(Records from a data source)
################
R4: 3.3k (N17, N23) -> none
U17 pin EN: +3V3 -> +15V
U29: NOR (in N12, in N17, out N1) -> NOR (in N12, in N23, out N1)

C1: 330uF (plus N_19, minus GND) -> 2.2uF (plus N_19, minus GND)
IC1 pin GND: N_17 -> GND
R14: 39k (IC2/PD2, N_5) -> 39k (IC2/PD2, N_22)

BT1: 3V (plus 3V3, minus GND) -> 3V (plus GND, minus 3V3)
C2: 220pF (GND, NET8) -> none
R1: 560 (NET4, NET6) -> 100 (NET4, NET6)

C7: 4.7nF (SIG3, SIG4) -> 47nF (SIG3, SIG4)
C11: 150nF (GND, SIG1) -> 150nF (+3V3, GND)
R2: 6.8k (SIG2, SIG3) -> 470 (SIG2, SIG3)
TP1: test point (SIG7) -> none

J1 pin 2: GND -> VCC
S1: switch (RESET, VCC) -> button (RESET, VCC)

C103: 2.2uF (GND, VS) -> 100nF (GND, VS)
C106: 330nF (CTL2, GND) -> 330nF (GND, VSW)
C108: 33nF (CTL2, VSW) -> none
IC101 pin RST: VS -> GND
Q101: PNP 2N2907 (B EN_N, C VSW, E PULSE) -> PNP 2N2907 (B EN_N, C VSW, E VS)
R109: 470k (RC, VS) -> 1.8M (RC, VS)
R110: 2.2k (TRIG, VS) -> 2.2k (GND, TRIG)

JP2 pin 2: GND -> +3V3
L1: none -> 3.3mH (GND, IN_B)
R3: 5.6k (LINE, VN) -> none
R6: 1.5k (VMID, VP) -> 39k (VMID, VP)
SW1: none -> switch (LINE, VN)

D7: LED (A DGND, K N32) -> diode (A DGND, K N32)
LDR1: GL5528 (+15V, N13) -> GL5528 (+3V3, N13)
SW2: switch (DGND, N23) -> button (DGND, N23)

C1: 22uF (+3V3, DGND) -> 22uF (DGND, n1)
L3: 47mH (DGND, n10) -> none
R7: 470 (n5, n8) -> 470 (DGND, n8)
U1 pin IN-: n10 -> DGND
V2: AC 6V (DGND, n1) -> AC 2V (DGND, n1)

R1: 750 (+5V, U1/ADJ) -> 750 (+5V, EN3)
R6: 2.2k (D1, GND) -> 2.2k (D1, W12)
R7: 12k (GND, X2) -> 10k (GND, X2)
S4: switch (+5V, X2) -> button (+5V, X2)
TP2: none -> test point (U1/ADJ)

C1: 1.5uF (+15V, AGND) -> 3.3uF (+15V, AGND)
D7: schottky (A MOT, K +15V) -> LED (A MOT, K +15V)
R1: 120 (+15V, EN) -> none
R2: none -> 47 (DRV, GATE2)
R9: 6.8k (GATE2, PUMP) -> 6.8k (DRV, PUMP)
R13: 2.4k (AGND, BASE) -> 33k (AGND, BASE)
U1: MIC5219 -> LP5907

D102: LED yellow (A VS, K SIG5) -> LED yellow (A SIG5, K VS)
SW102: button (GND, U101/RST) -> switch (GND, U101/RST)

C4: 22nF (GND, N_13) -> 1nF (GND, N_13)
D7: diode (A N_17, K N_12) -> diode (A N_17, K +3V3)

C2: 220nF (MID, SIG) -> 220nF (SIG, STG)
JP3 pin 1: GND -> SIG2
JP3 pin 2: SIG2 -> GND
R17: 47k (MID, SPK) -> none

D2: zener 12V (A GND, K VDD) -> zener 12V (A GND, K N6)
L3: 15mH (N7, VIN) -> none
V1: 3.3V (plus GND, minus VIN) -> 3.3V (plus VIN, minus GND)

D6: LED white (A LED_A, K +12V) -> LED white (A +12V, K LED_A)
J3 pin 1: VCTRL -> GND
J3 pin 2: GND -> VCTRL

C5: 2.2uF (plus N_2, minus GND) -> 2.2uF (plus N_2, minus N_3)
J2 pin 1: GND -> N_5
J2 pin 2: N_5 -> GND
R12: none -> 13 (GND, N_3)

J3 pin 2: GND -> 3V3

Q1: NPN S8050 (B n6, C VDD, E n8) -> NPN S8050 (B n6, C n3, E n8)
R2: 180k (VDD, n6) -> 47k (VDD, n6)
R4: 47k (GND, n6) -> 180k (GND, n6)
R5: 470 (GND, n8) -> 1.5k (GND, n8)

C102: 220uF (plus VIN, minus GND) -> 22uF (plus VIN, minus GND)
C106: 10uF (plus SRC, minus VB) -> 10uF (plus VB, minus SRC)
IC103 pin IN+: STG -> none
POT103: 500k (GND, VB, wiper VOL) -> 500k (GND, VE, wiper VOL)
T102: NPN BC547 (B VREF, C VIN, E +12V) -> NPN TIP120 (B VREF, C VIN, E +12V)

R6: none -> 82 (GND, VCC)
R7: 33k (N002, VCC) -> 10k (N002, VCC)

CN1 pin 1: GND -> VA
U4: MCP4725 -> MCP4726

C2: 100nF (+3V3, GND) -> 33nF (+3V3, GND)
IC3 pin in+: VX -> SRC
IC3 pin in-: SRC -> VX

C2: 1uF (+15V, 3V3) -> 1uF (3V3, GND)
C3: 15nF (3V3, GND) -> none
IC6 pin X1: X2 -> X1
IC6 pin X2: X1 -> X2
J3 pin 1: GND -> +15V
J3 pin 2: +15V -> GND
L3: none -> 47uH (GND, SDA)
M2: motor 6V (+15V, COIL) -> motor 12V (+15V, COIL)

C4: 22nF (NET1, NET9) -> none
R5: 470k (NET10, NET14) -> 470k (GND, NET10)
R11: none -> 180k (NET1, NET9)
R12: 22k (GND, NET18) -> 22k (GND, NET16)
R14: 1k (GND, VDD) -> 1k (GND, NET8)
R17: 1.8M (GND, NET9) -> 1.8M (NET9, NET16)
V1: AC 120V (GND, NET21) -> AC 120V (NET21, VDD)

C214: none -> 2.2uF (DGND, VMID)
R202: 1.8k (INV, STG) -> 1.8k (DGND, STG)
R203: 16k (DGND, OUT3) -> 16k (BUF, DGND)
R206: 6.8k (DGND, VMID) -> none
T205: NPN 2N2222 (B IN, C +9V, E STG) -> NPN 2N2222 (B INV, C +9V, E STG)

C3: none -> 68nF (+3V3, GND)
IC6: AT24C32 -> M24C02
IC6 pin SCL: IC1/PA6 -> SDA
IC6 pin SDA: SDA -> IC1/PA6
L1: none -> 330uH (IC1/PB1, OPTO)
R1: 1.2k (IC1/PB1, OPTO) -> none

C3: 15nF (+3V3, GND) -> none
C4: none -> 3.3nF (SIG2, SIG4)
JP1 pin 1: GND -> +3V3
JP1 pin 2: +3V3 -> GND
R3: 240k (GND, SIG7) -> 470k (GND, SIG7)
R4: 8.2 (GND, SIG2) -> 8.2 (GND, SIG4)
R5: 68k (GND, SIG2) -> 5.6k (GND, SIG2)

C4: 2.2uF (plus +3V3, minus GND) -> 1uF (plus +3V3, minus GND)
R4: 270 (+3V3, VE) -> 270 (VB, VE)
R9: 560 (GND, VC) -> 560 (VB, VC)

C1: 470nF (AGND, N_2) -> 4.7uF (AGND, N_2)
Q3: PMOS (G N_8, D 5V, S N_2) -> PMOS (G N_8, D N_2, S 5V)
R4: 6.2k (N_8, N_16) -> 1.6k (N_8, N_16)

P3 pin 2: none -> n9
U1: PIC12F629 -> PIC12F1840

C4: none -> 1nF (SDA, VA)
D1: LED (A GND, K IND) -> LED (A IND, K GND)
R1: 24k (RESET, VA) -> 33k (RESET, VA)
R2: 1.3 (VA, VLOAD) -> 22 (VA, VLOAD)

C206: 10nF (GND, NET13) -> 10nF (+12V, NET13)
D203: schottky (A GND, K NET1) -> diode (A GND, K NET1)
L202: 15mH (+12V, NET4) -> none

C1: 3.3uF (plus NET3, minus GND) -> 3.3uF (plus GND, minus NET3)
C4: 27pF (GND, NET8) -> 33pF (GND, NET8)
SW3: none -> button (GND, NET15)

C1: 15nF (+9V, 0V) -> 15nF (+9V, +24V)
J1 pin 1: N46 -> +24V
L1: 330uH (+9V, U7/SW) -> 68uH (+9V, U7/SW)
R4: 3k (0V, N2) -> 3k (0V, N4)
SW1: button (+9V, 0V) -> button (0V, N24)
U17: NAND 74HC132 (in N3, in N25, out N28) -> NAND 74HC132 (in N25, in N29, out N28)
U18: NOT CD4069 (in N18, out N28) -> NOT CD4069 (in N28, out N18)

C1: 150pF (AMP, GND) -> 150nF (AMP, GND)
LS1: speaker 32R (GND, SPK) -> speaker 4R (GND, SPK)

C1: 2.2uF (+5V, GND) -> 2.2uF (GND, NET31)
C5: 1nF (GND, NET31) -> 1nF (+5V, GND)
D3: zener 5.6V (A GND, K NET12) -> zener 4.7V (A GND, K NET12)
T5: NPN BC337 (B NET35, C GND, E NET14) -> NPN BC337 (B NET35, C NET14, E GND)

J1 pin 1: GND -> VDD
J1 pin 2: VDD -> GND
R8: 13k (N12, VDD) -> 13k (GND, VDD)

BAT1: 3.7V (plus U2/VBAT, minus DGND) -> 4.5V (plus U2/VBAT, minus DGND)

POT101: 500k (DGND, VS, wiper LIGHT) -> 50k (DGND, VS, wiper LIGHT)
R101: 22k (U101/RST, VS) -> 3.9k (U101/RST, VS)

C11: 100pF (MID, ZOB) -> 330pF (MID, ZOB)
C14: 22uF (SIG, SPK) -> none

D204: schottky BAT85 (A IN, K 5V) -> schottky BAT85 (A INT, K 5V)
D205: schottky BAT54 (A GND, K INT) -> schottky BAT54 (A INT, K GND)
################
Restate word for word only the lines running from the beginning of the data to the line holding "C106: 330nF (CTL2, GND) -> 330nF (GND, VSW)", both included.

R4: 3.3k (N17, N23) -> none
U17 pin EN: +3V3 -> +15V
U29: NOR (in N12, in N17, out N1) -> NOR (in N12, in N23, out N1)

C1: 330uF (plus N_19, minus GND) -> 2.2uF (plus N_19, minus GND)
IC1 pin GND: N_17 -> GND
R14: 39k (IC2/PD2, N_5) -> 39k (IC2/PD2, N_22)

BT1: 3V (plus 3V3, minus GND) -> 3V (plus GND, minus 3V3)
C2: 220pF (GND, NET8) -> none
R1: 560 (NET4, NET6) -> 100 (NET4, NET6)

C7: 4.7nF (SIG3, SIG4) -> 47nF (SIG3, SIG4)
C11: 150nF (GND, SIG1) -> 150nF (+3V3, GND)
R2: 6.8k (SIG2, SIG3) -> 470 (SIG2, SIG3)
TP1: test point (SIG7) -> none

J1 pin 2: GND -> VCC
S1: switch (RESET, VCC) -> button (RESET, VCC)

C103: 2.2uF (GND, VS) -> 100nF (GND, VS)
C106: 330nF (CTL2, GND) -> 330nF (GND, VSW)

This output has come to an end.